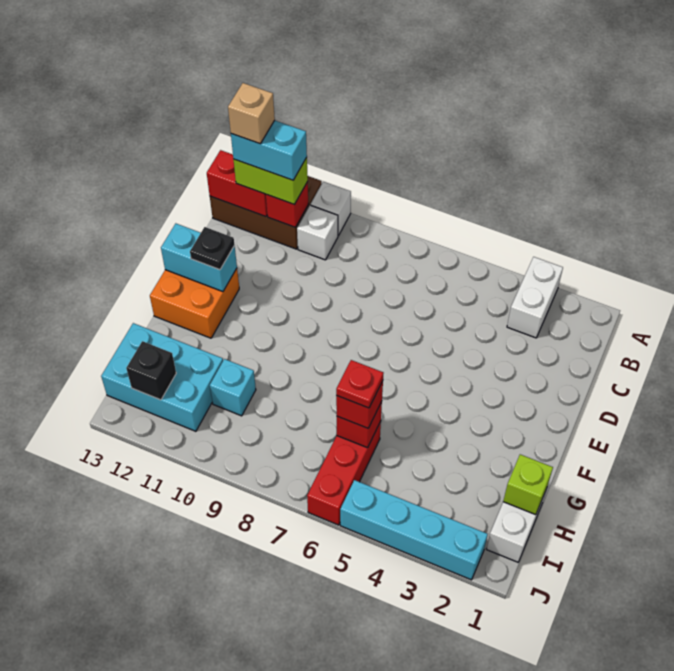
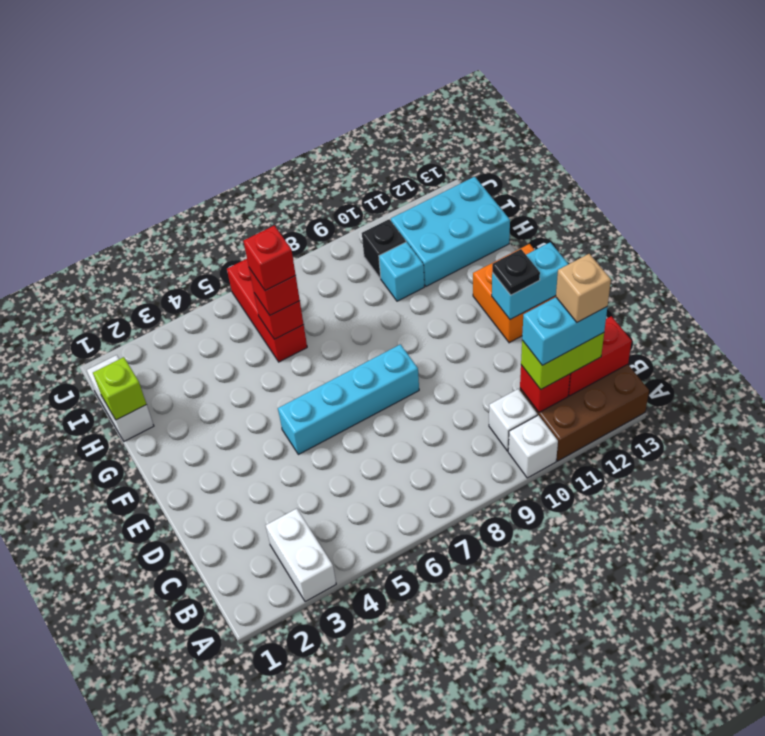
red plate H6 level 4 -> red brick H6 level 4
black brick I12 level 2 -> black brick I10 level 1
cyan brick J2:J5 level 1 -> cyan brick E5:E8 level 1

### YOUR ASSIGNMENT
Only the pictures are to be left out; repeat all other material exactly.

### SOLUTION FOR THIS PROBLEM
red plate H6 level 4 -> red brick H6 level 4
black brick I12 level 2 -> black brick I10 level 1
cyan brick J2:J5 level 1 -> cyan brick E5:E8 level 1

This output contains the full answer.